▶ Task
Locate the line containing "yellow line at" in the data below. Reproduce it and every following line up to the end, exactly as given.

Stored data

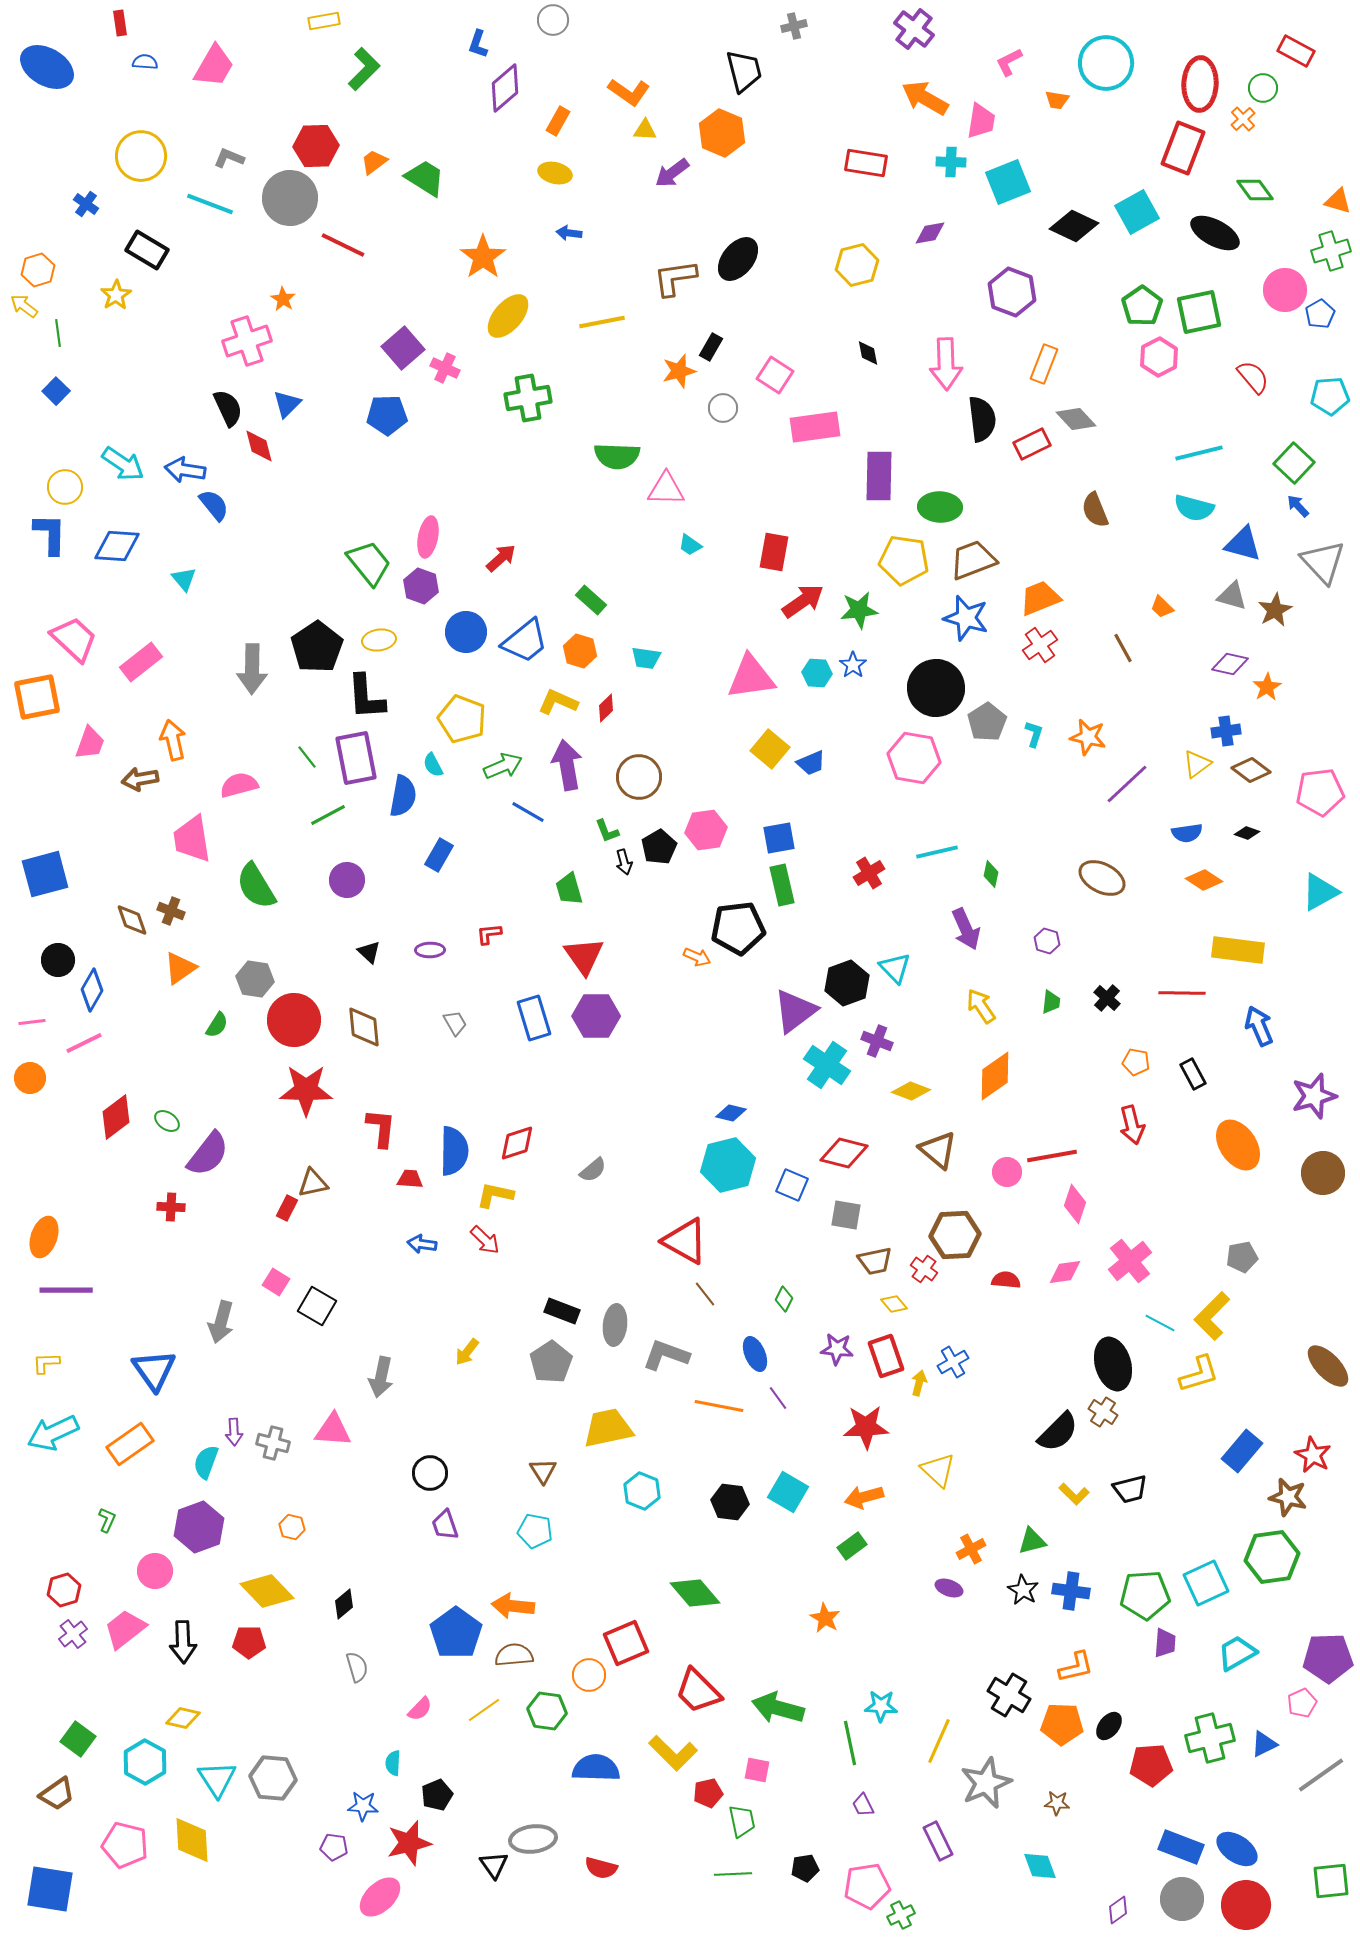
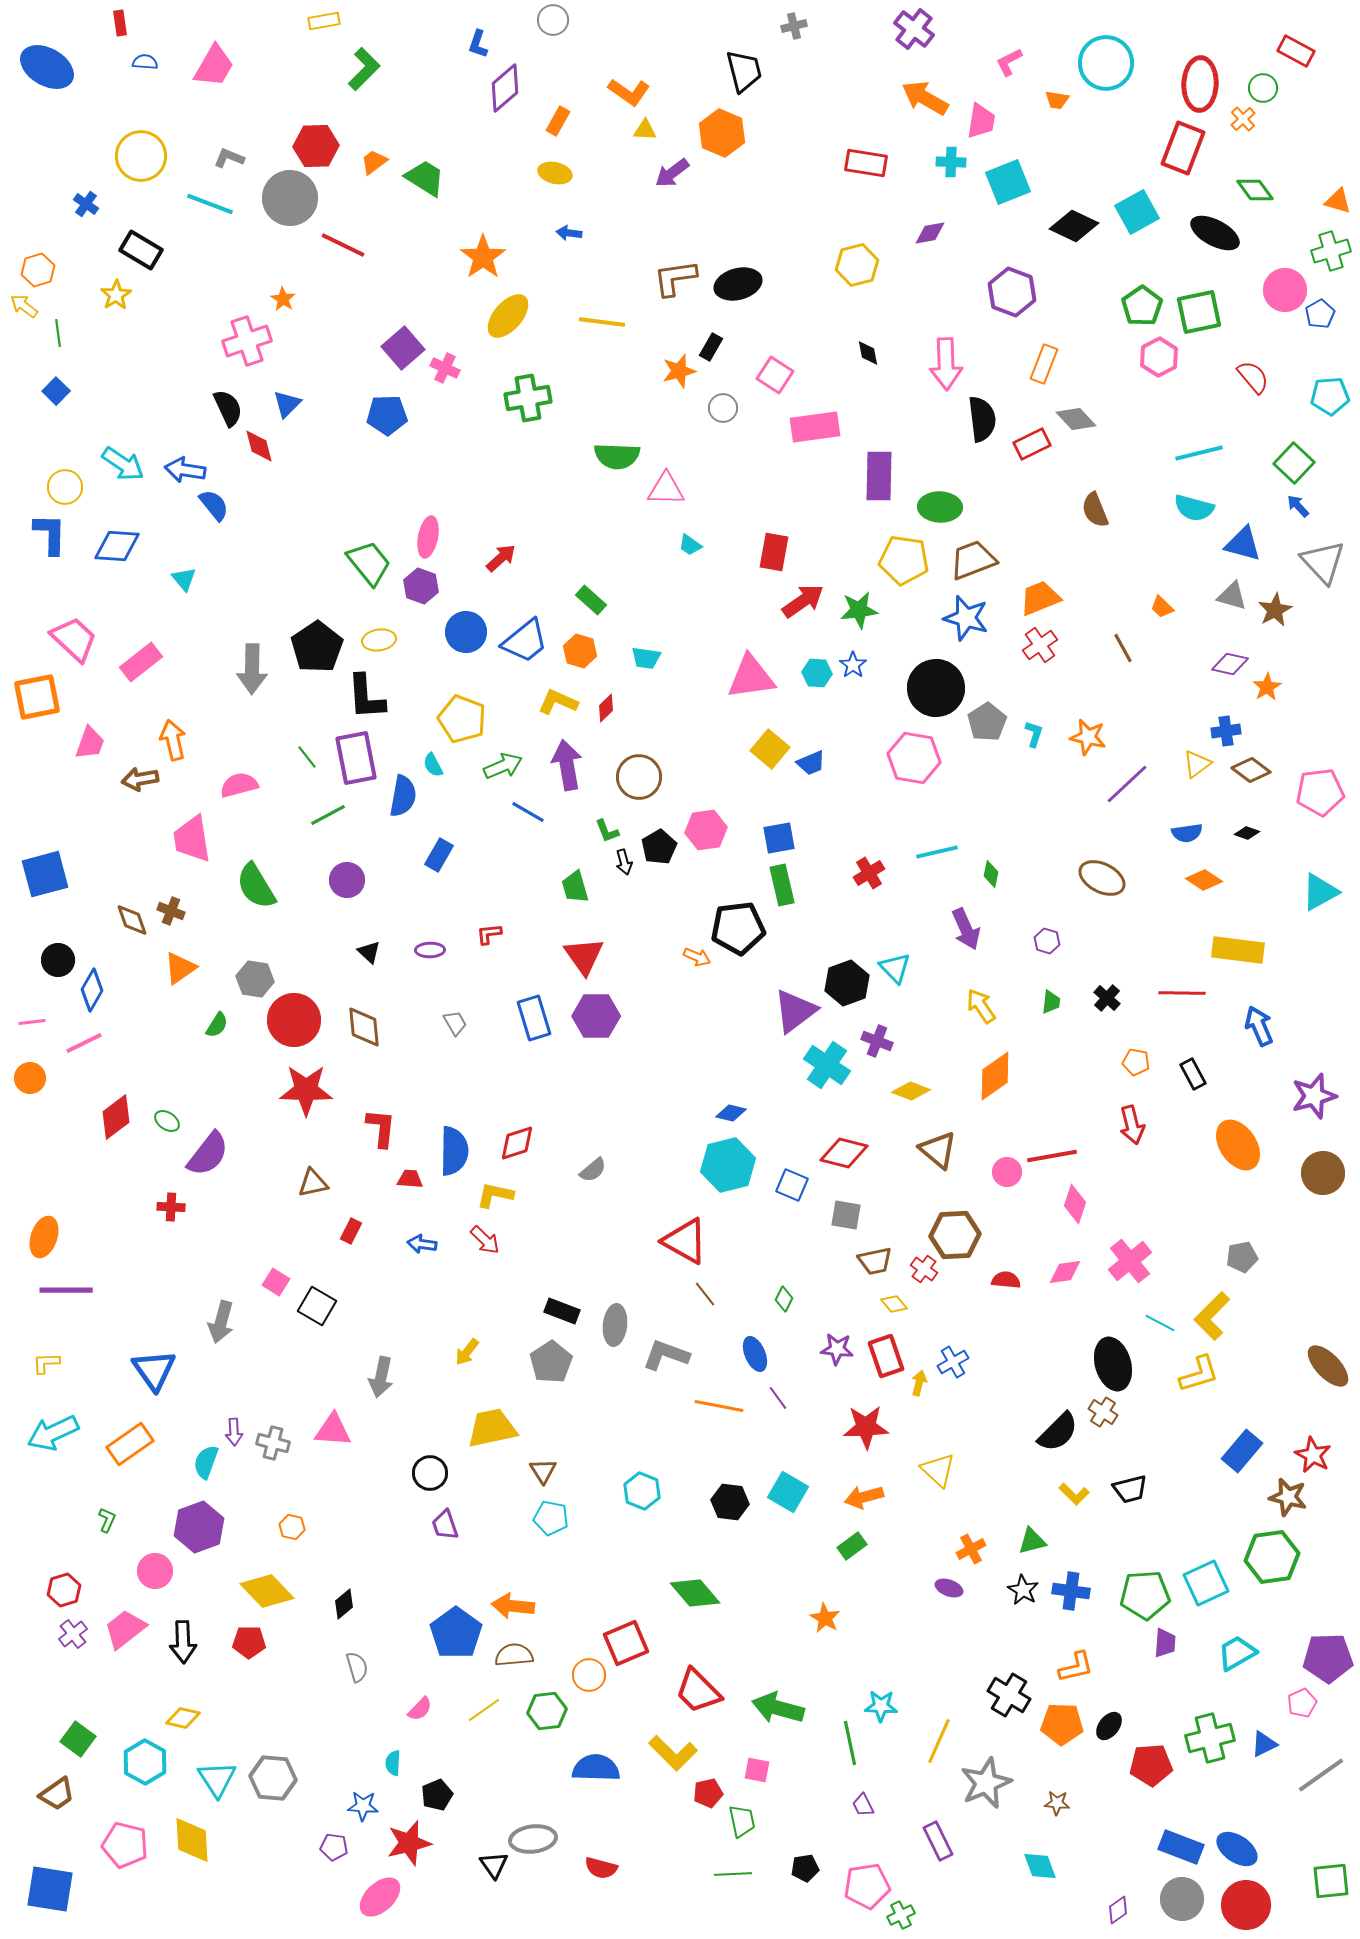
black rectangle at (147, 250): moved 6 px left
black ellipse at (738, 259): moved 25 px down; rotated 36 degrees clockwise
yellow line at (602, 322): rotated 18 degrees clockwise
green trapezoid at (569, 889): moved 6 px right, 2 px up
red rectangle at (287, 1208): moved 64 px right, 23 px down
yellow trapezoid at (608, 1428): moved 116 px left
cyan pentagon at (535, 1531): moved 16 px right, 13 px up
green hexagon at (547, 1711): rotated 15 degrees counterclockwise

▶ Result below
yellow line at (602, 322): rotated 18 degrees clockwise
green trapezoid at (569, 889): moved 6 px right, 2 px up
red rectangle at (287, 1208): moved 64 px right, 23 px down
yellow trapezoid at (608, 1428): moved 116 px left
cyan pentagon at (535, 1531): moved 16 px right, 13 px up
green hexagon at (547, 1711): rotated 15 degrees counterclockwise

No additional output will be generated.